__INSTRUCTIONS TO FOLLOW__. For this exercise, write out each entry below exactly, omitting the images.

┄┄┄┄┄┄┄┄┄┄

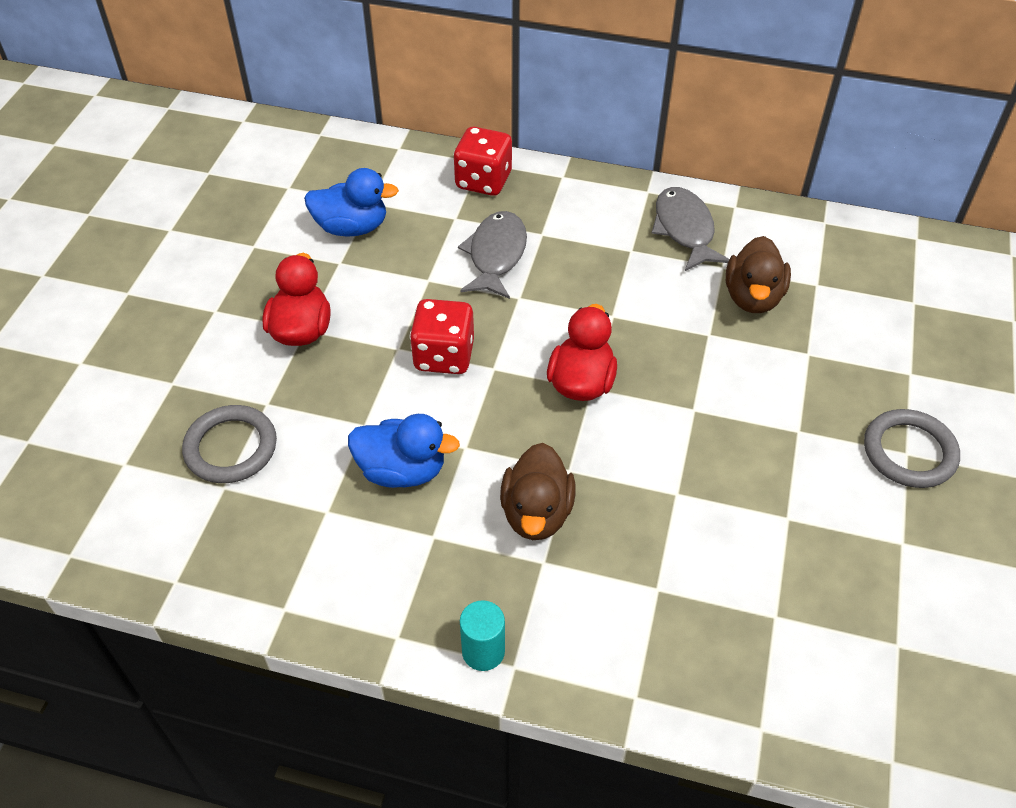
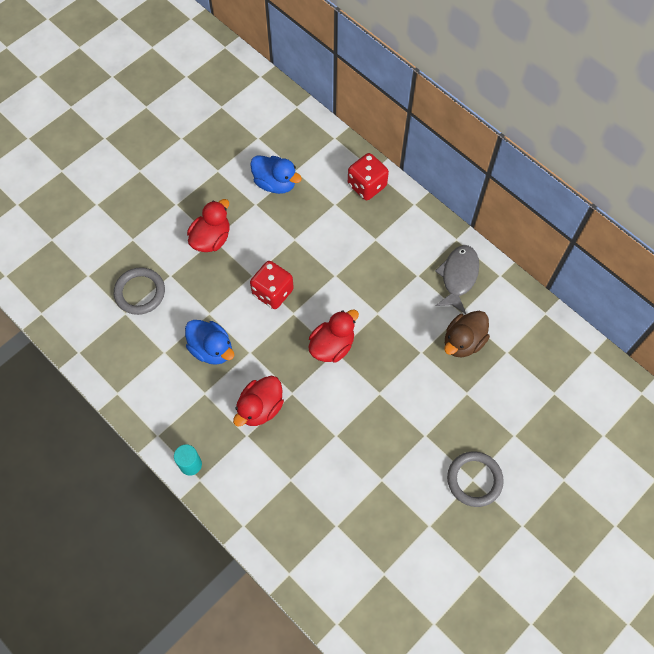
camera: 30 degrees right, 15 degrees up
grey fish [458,211,527,299] -> none
brown duck [500,443,576,540] -> red duck [233,376,284,427]

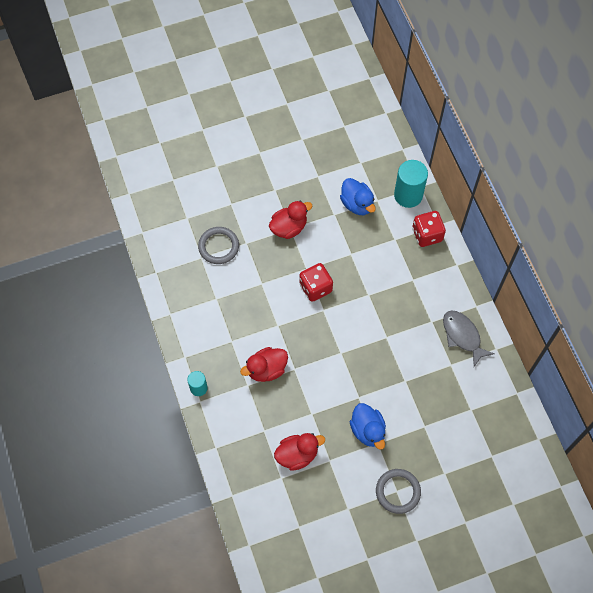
camera: 25 degrees right, 0 degrees up
blue duck [185,320,235,365] -> blue duck moved to [350,403,386,449]
red duck [308,310,359,362] -> red duck moved to [274,433,325,471]
grey fish [435,245,479,314] -> grey fish turned 75 degrees counterclockwise [443,310,494,367]
brown duck [444,311,490,358] -> none
none -> turquoise cylinder [394,160,428,208]

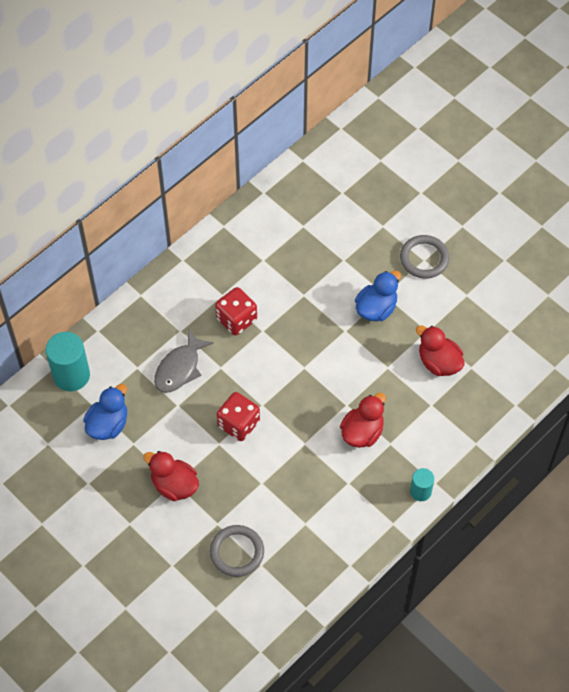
camera: 115 degrees left, 5 degrees down
red duck [240,347,288,382] -> red duck turned 90 degrees counterclockwise [340,392,386,448]
red dice [412,211,446,247] -> red dice moved to [215,287,257,335]
grey fish [443,310,494,367] -> grey fish moved to [154,329,214,393]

┄┄┄┄┄┄┄┄┄┄

__ANSWER BOX__.
camera: 30 degrees right, 15 degrees up
grey fish [458,211,527,299] -> none
brown duck [500,443,576,540] -> red duck [233,376,284,427]

camera: 25 degrees right, 0 degrees up
blue duck [185,320,235,365] -> blue duck moved to [350,403,386,449]
red duck [308,310,359,362] -> red duck moved to [274,433,325,471]
grey fish [435,245,479,314] -> grey fish turned 75 degrees counterclockwise [443,310,494,367]
brown duck [444,311,490,358] -> none
none -> turquoise cylinder [394,160,428,208]

camera: 115 degrees left, 5 degrees down
red duck [240,347,288,382] -> red duck turned 90 degrees counterclockwise [340,392,386,448]
red dice [412,211,446,247] -> red dice moved to [215,287,257,335]
grey fish [443,310,494,367] -> grey fish moved to [154,329,214,393]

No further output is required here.